[Stored items]
◇ ◇ ◇ ◇
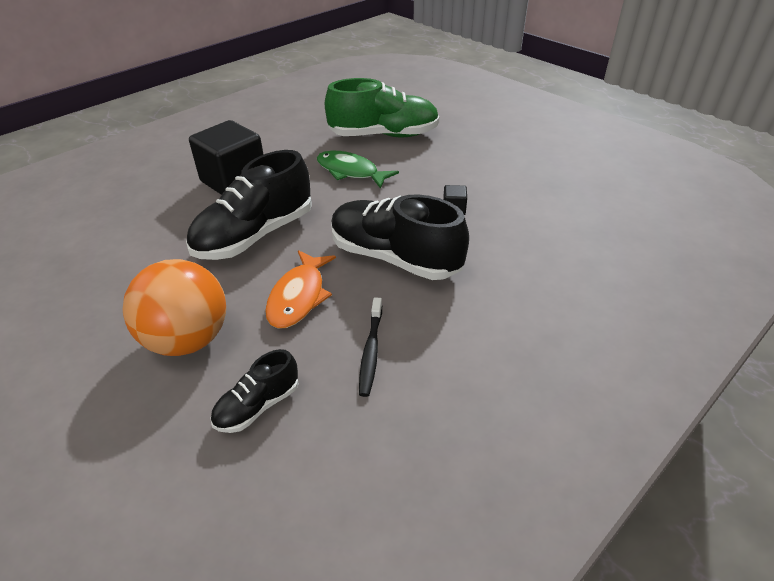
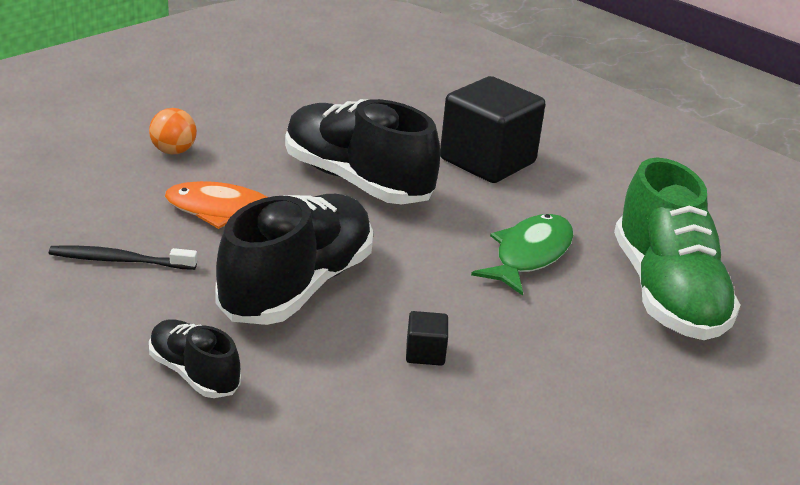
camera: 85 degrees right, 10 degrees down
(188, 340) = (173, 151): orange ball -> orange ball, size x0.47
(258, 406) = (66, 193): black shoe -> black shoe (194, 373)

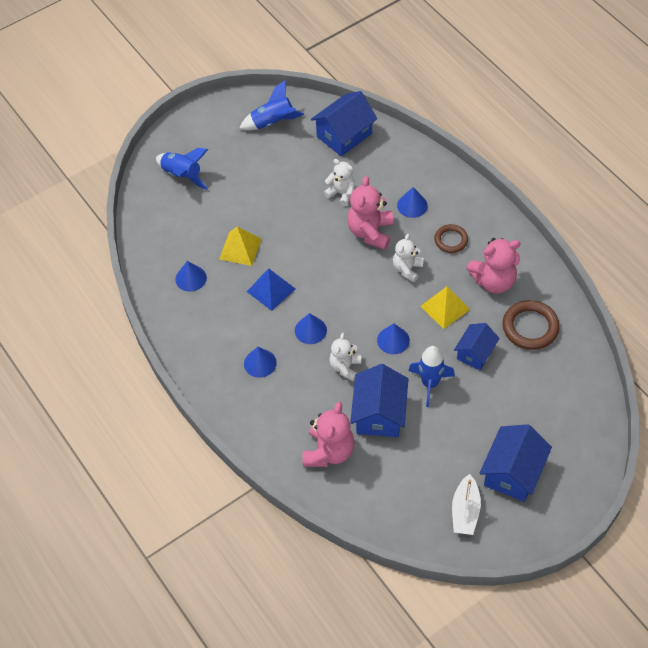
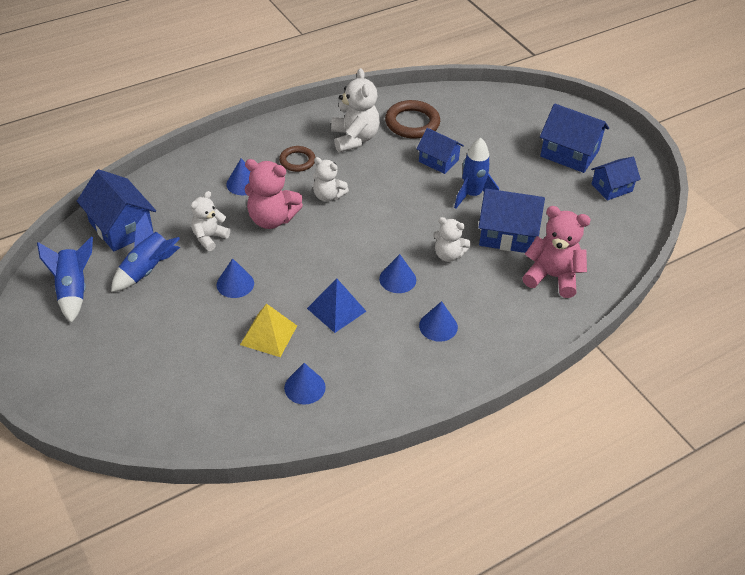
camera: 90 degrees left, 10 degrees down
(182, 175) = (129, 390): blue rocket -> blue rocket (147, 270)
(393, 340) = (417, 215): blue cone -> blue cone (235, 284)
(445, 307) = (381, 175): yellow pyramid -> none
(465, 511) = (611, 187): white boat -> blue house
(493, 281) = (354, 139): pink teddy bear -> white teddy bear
◇ ◇ ◇ ◇
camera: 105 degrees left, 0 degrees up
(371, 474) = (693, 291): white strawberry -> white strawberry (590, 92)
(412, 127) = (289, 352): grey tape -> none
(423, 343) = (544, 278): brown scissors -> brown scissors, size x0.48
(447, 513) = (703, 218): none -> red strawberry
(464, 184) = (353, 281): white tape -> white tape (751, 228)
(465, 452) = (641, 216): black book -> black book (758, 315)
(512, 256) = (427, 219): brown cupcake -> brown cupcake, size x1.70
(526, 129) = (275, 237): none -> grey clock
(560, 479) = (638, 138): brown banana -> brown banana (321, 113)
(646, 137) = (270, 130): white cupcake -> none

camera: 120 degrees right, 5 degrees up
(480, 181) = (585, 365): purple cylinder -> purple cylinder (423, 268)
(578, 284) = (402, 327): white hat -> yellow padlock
◇ ◇ ◇ ◇
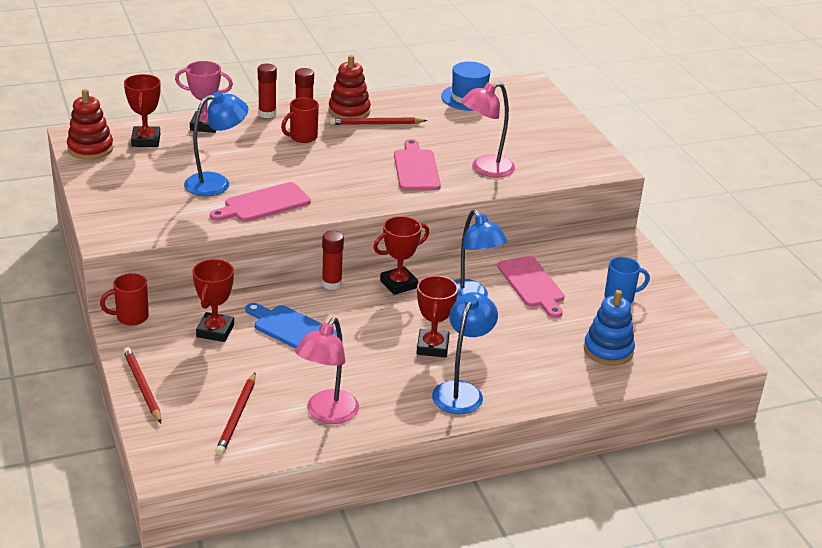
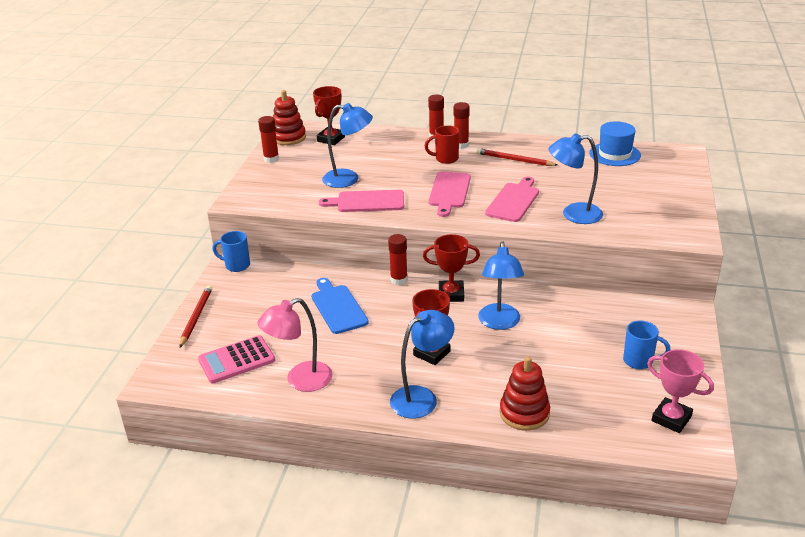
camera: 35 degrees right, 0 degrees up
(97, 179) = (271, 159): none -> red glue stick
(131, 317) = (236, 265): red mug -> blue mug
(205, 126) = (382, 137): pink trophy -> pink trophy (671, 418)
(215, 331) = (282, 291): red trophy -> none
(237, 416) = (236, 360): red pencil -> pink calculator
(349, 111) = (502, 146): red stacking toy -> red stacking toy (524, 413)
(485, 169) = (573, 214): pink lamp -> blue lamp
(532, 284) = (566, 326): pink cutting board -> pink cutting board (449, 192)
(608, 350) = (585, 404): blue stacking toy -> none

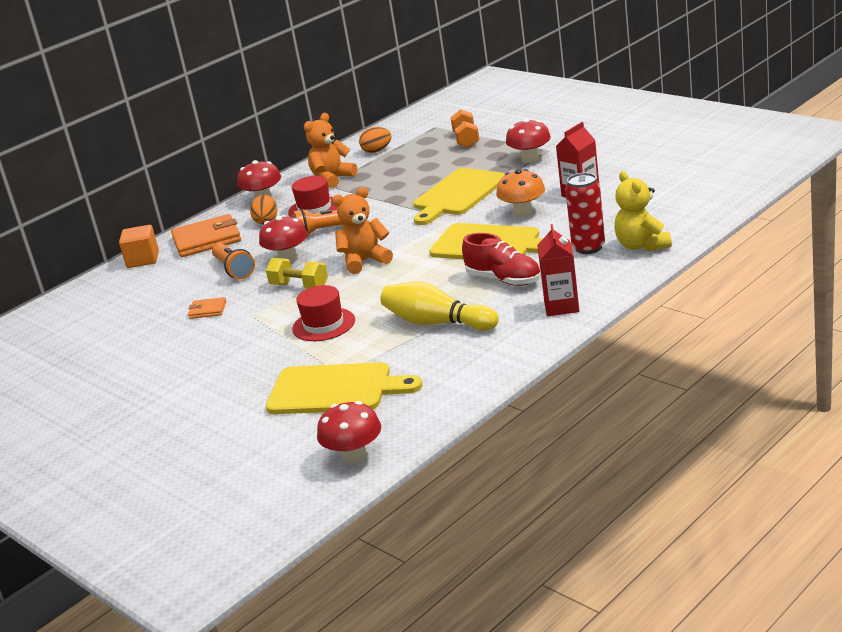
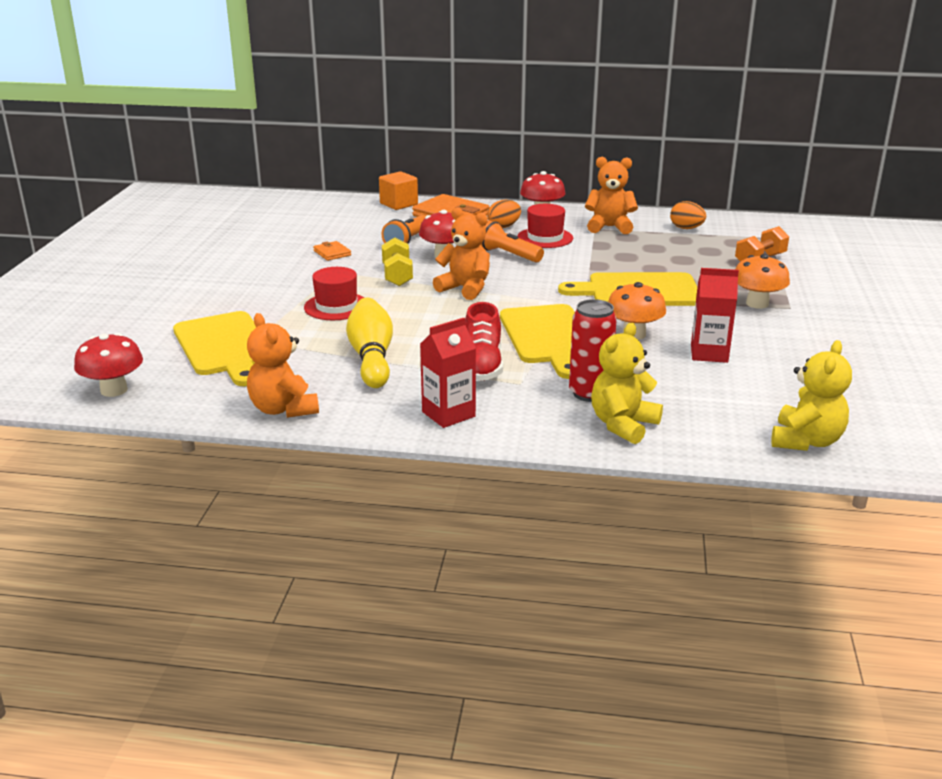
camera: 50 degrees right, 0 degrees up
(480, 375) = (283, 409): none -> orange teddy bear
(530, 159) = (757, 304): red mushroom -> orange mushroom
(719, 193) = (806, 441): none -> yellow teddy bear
◇ ◇ ◇ ◇
- What you have to do: Your answer should be the lines above, from the line containing "(423, 343) = (544, 278): brown" up to and including the line containing "(560, 479) = (638, 138): brown", reproduced exactly and with nothing else.

- Solution to this problem:
(423, 343) = (544, 278): brown scissors -> brown scissors, size x0.48
(447, 513) = (703, 218): none -> red strawberry
(464, 184) = (353, 281): white tape -> white tape (751, 228)
(465, 452) = (641, 216): black book -> black book (758, 315)
(512, 256) = (427, 219): brown cupcake -> brown cupcake, size x1.70
(526, 129) = (275, 237): none -> grey clock
(560, 479) = (638, 138): brown banana -> brown banana (321, 113)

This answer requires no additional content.